◆ EXERCISE GOAL
Word for word, copy the lines from the one with "green headphones: 3 -> 7" to the last line of the data below, counting both, and keep every picture out.

(Before-and-after scene images)
# # # # #
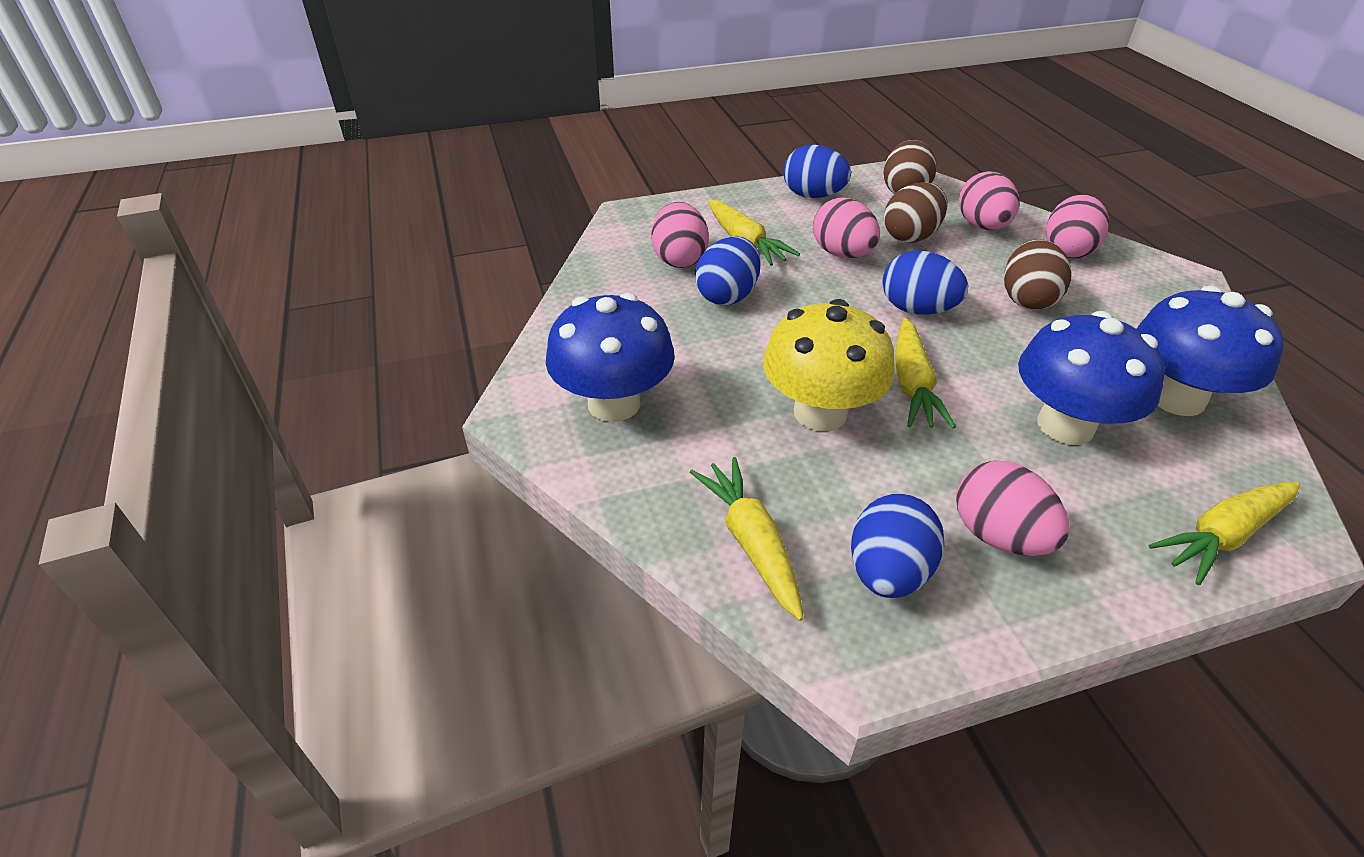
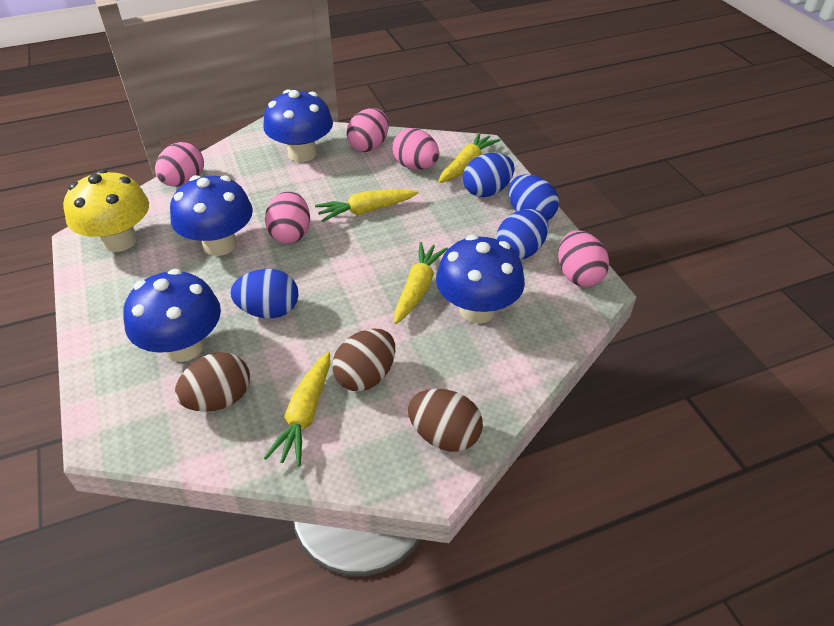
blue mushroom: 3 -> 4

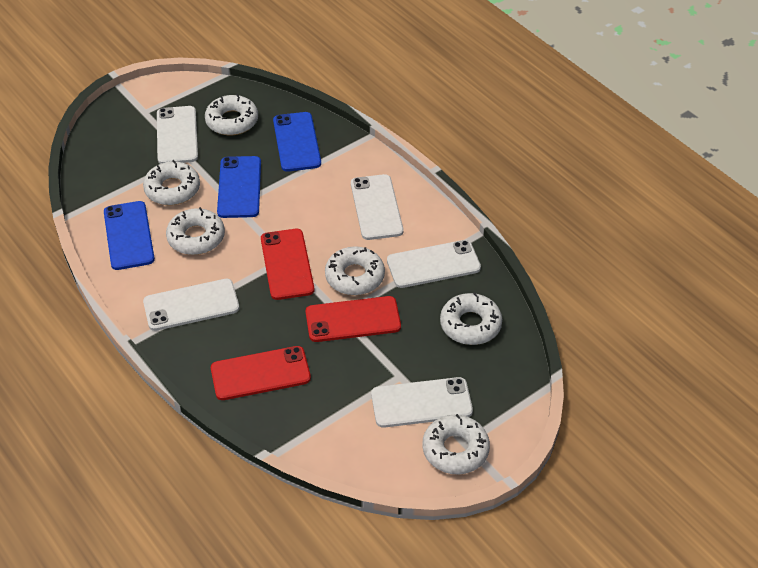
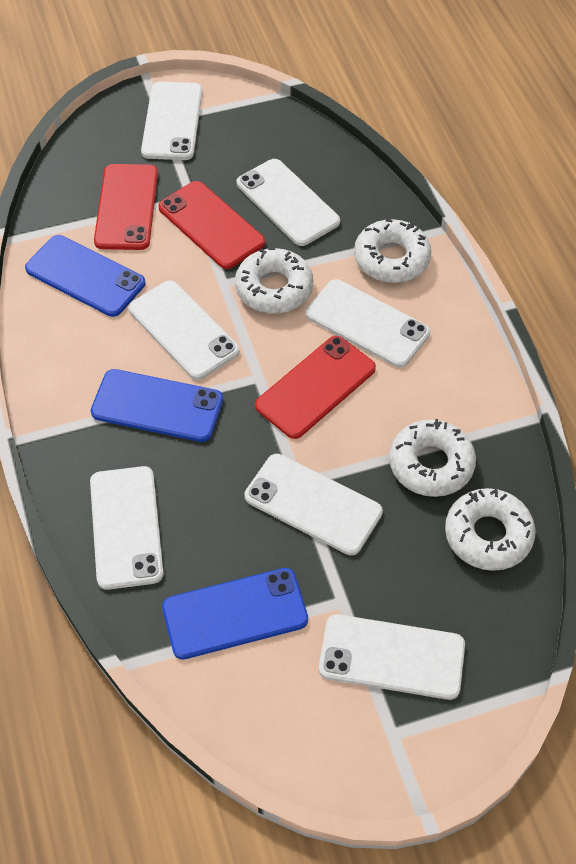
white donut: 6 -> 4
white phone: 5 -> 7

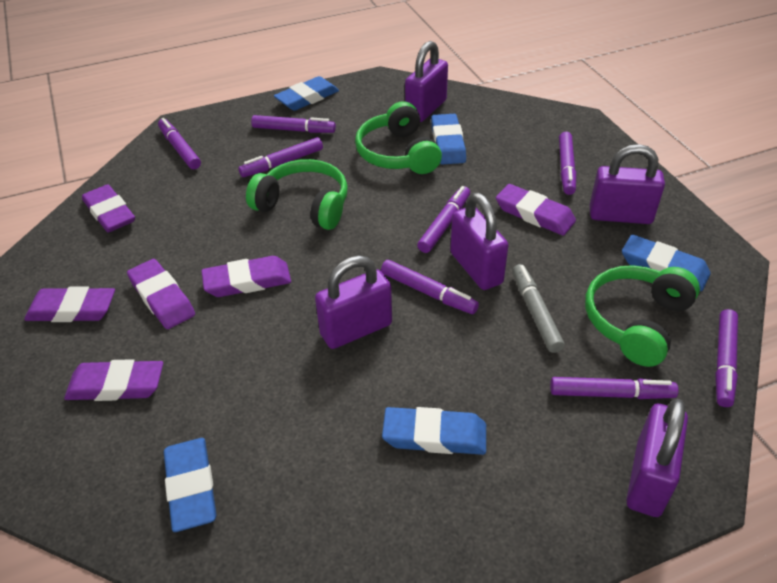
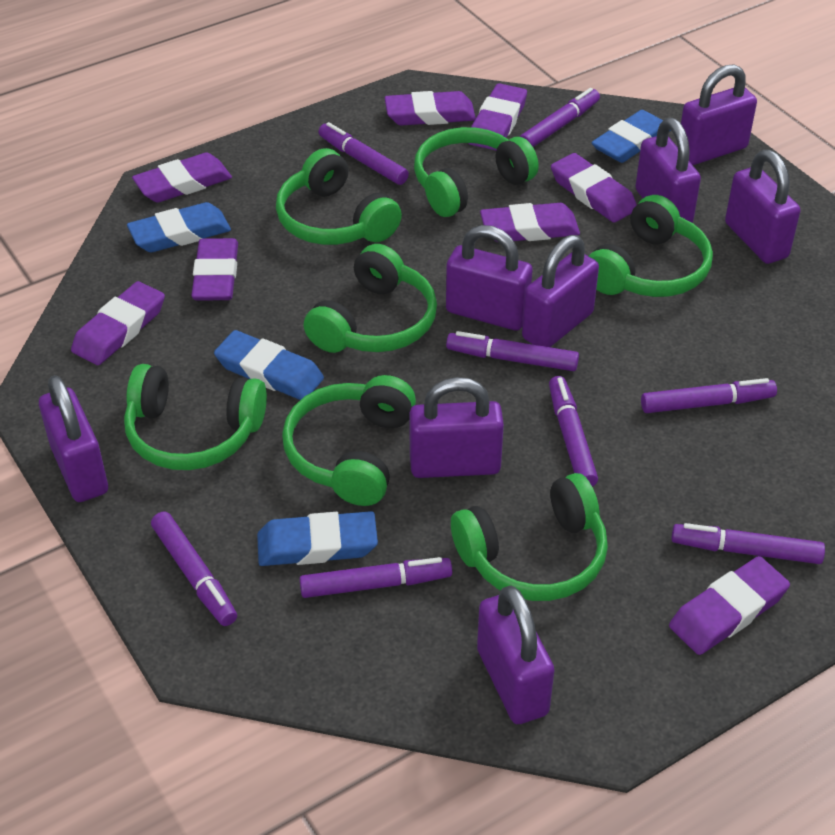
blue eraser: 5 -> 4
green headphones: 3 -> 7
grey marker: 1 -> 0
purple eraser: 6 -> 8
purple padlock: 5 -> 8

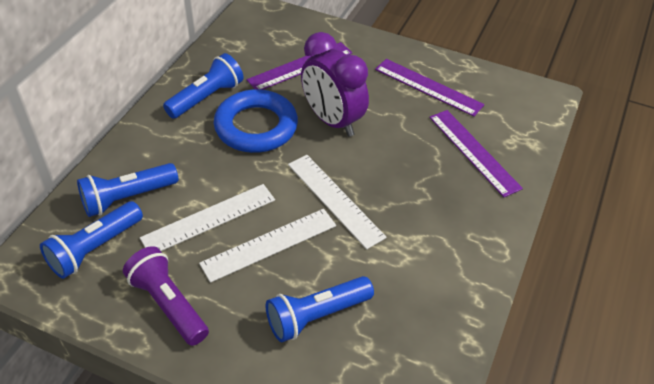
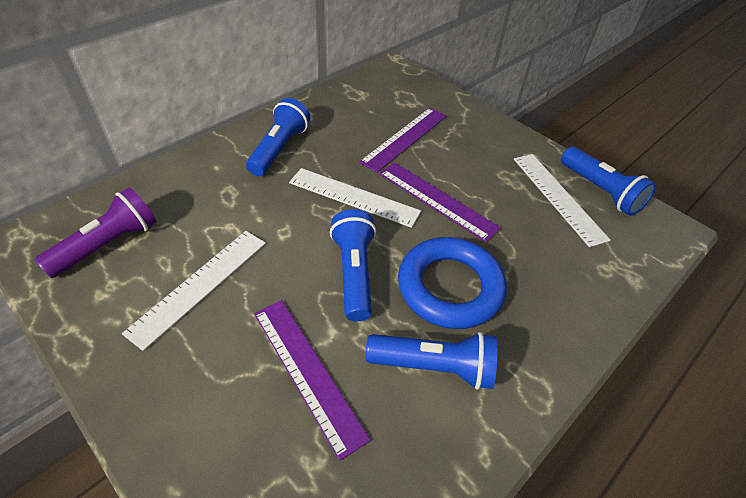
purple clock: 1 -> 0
# # # # #
◆ EXERCISE RESPONSE
green headphones: 3 -> 7
grey marker: 1 -> 0
purple eraser: 6 -> 8
purple padlock: 5 -> 8

purple clock: 1 -> 0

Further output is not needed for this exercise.